*Exercise materials*:
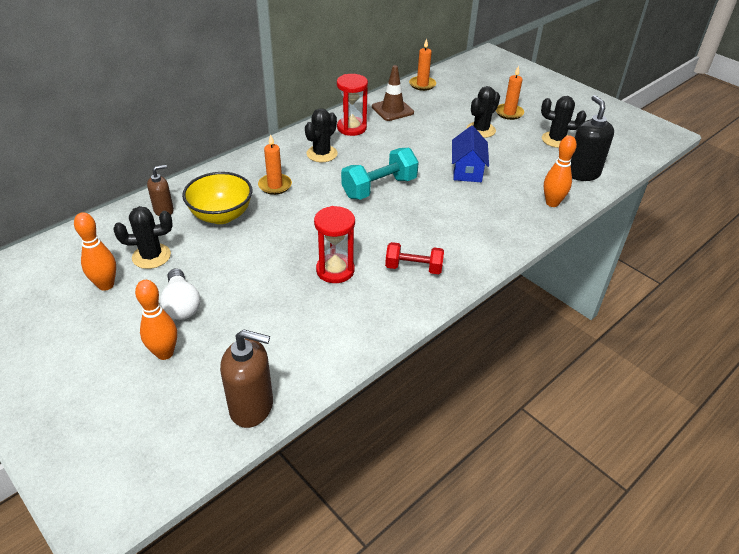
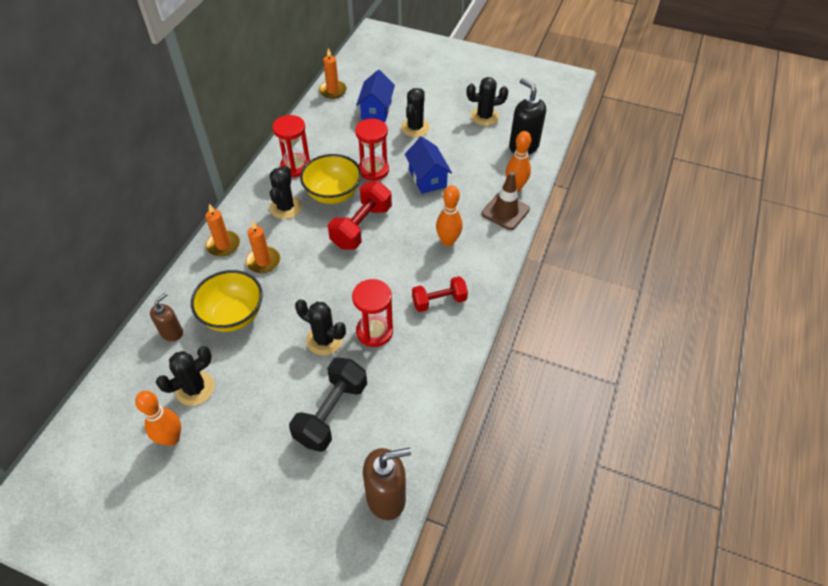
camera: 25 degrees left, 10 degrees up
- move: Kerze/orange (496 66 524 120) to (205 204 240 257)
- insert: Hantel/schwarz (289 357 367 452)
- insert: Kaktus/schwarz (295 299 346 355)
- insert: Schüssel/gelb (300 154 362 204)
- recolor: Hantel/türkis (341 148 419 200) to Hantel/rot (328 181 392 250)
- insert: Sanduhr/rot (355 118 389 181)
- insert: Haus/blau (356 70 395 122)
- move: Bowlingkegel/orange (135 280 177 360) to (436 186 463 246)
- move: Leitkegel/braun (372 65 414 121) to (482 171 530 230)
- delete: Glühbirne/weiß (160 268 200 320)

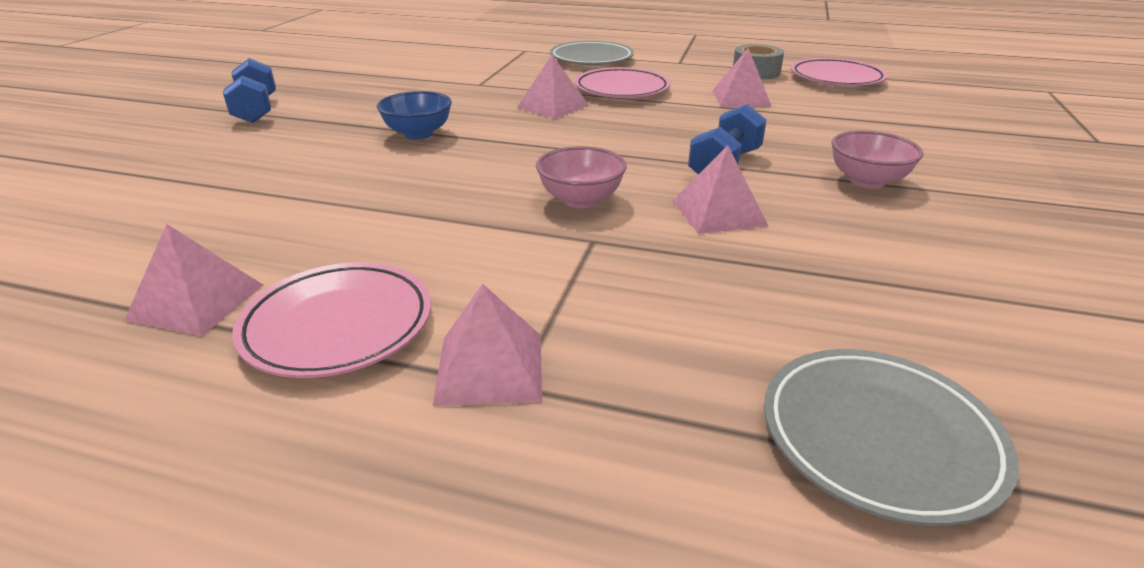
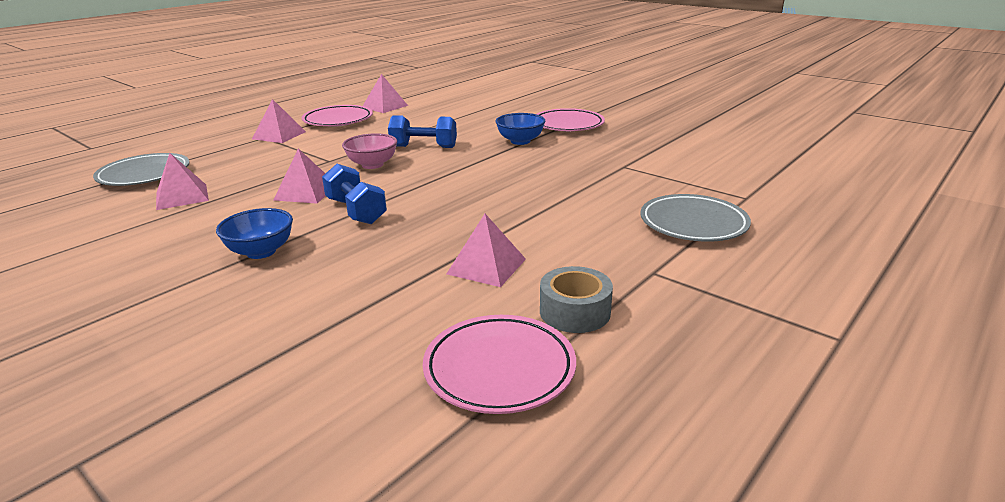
camera: 115 degrees right, 5 degrees down
- move: Pyramide/rosa (517 55 589 119) to (156 153 209 210)
- recolor: Schüssel/rosa (831 130 924 189) to Schüssel/blau (216 208 293 259)
- move: Hantel/blau (223 58 276 123) to (388 115 457 148)
- move: Teller/rosa (574 67 671 98) to (537 108 605 131)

*Activity*:
The listing must be repeated word for word, and none of its pictures may appear in the copy.

*Written response*:
camera: 25 degrees left, 10 degrees up
- move: Kerze/orange (496 66 524 120) to (205 204 240 257)
- insert: Hantel/schwarz (289 357 367 452)
- insert: Kaktus/schwarz (295 299 346 355)
- insert: Schüssel/gelb (300 154 362 204)
- recolor: Hantel/türkis (341 148 419 200) to Hantel/rot (328 181 392 250)
- insert: Sanduhr/rot (355 118 389 181)
- insert: Haus/blau (356 70 395 122)
- move: Bowlingkegel/orange (135 280 177 360) to (436 186 463 246)
- move: Leitkegel/braun (372 65 414 121) to (482 171 530 230)
- delete: Glühbirne/weiß (160 268 200 320)

camera: 115 degrees right, 5 degrees down
- move: Pyramide/rosa (517 55 589 119) to (156 153 209 210)
- recolor: Schüssel/rosa (831 130 924 189) to Schüssel/blau (216 208 293 259)
- move: Hantel/blau (223 58 276 123) to (388 115 457 148)
- move: Teller/rosa (574 67 671 98) to (537 108 605 131)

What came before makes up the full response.